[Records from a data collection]
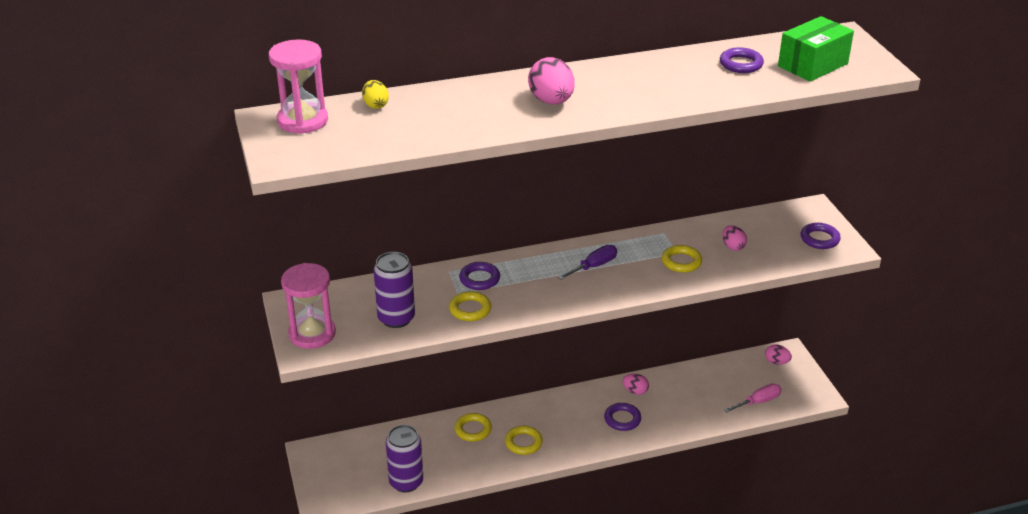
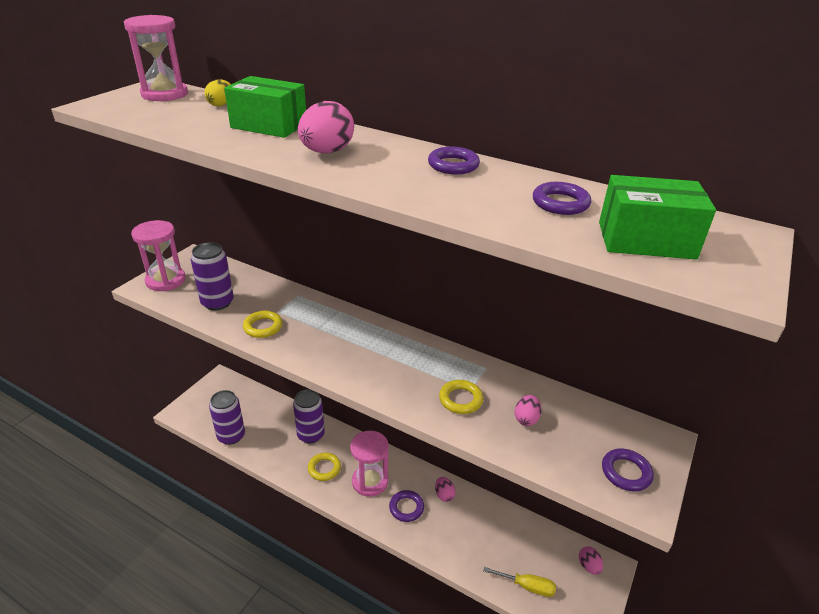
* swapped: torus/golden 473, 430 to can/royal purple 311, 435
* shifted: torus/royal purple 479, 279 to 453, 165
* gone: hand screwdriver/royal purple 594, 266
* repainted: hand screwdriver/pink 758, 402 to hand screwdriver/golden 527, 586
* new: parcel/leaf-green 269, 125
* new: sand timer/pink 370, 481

* _ASSIGNMENT_:
Only the lines above that include the word "screwdriver" belong in the answer; copy each one.

* _EXERCISE RESPONSE_:
* gone: hand screwdriver/royal purple 594, 266
* repainted: hand screwdriver/pink 758, 402 to hand screwdriver/golden 527, 586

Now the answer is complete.